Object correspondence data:
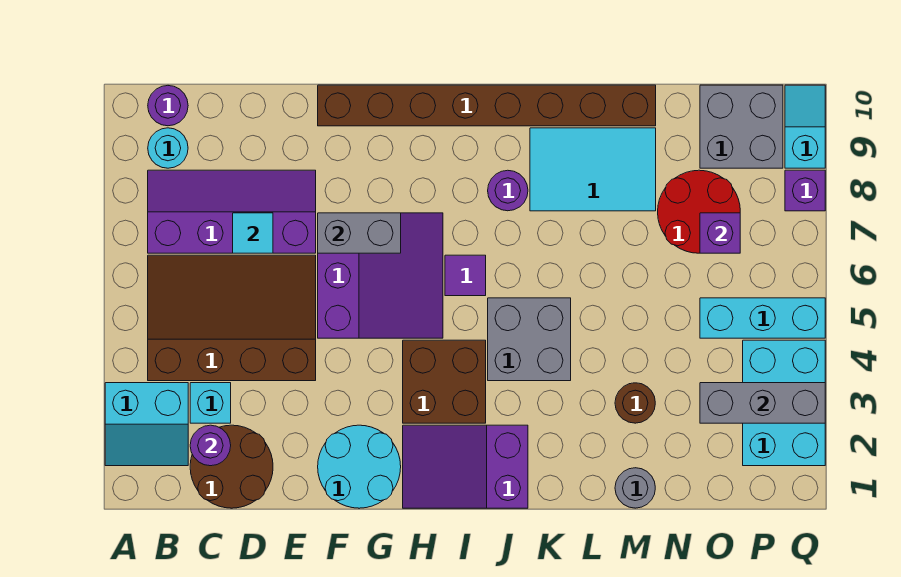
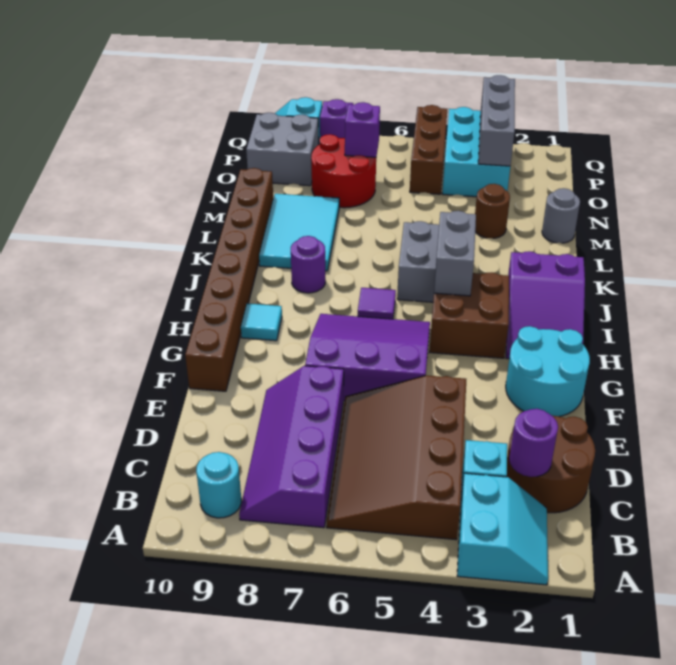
purple round brick B10 level 1 -> none
cyan tile D7 level 2 -> cyan tile H9 level 1
grey brick F7:G7 level 2 -> grey brick I4:J4 level 2
cyan brick O5:Q5 level 1 -> brown brick O5:Q5 level 1
cyan brick P2:Q4 level 1 -> cyan brick O3:Q4 level 1

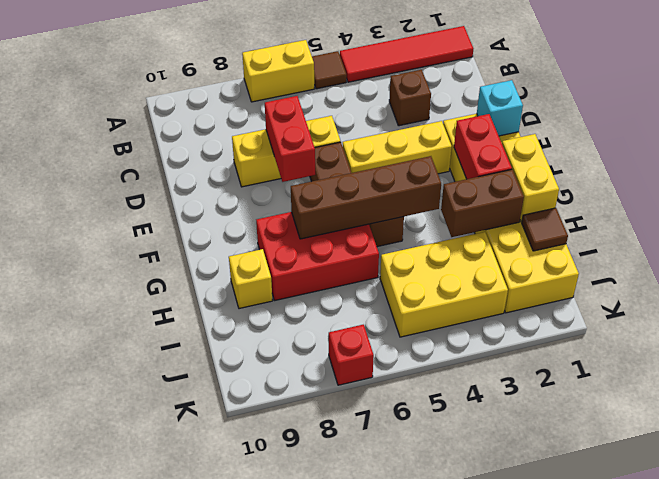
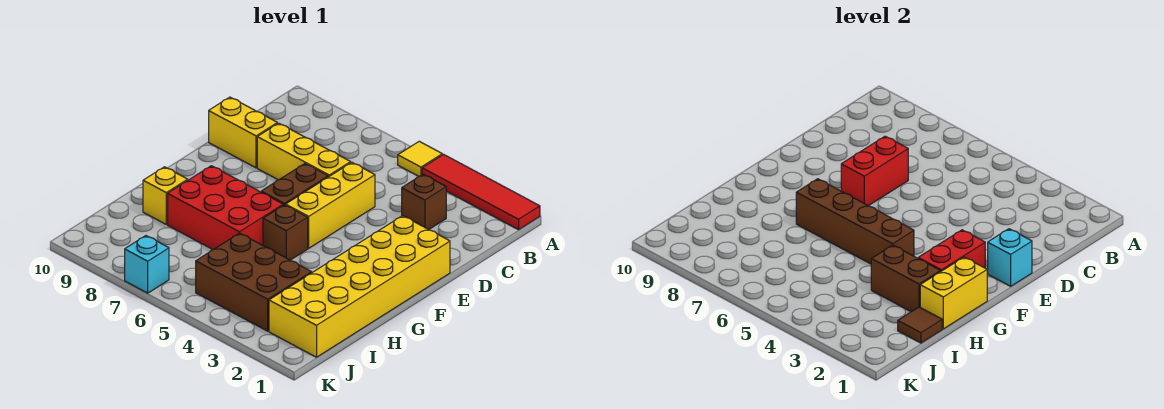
brown tile A5 level 1 -> yellow tile A5 level 1
yellow brick A6:A7 level 1 -> yellow brick D9:D10 level 1
yellow brick E3:E5 level 1 -> yellow brick D5:F5 level 1
yellow brick I3:J5 level 1 -> brown brick I3:J5 level 1
red brick K7 level 1 -> cyan brick K7 level 1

■ Instructions for the task
If a line in the entries above holds "brown", include it in the count; report nothing but the resulting number.

■ Task answer
3